The problem ::
For the word "none", work out how many lines in the records below contain it and state that count alone.

Given records ::

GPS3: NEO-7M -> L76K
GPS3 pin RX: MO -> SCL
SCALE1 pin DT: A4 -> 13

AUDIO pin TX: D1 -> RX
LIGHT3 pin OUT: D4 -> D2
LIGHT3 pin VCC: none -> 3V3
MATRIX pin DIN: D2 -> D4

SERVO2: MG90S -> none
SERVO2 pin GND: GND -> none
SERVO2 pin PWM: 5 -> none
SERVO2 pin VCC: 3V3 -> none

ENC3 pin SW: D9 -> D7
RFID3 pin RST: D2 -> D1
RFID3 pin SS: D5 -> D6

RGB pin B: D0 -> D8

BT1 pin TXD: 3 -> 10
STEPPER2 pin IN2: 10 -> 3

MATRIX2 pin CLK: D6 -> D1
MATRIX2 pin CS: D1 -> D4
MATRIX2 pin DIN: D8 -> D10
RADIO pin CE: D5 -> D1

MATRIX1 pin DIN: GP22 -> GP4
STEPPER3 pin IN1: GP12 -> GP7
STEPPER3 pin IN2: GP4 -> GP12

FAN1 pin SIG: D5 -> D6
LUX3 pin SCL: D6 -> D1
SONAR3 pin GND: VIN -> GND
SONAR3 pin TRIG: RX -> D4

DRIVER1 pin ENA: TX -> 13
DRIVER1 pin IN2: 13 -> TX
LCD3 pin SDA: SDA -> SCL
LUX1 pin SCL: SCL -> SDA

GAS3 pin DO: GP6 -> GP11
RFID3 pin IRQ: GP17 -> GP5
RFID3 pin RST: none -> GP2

Answer to the problem ::
6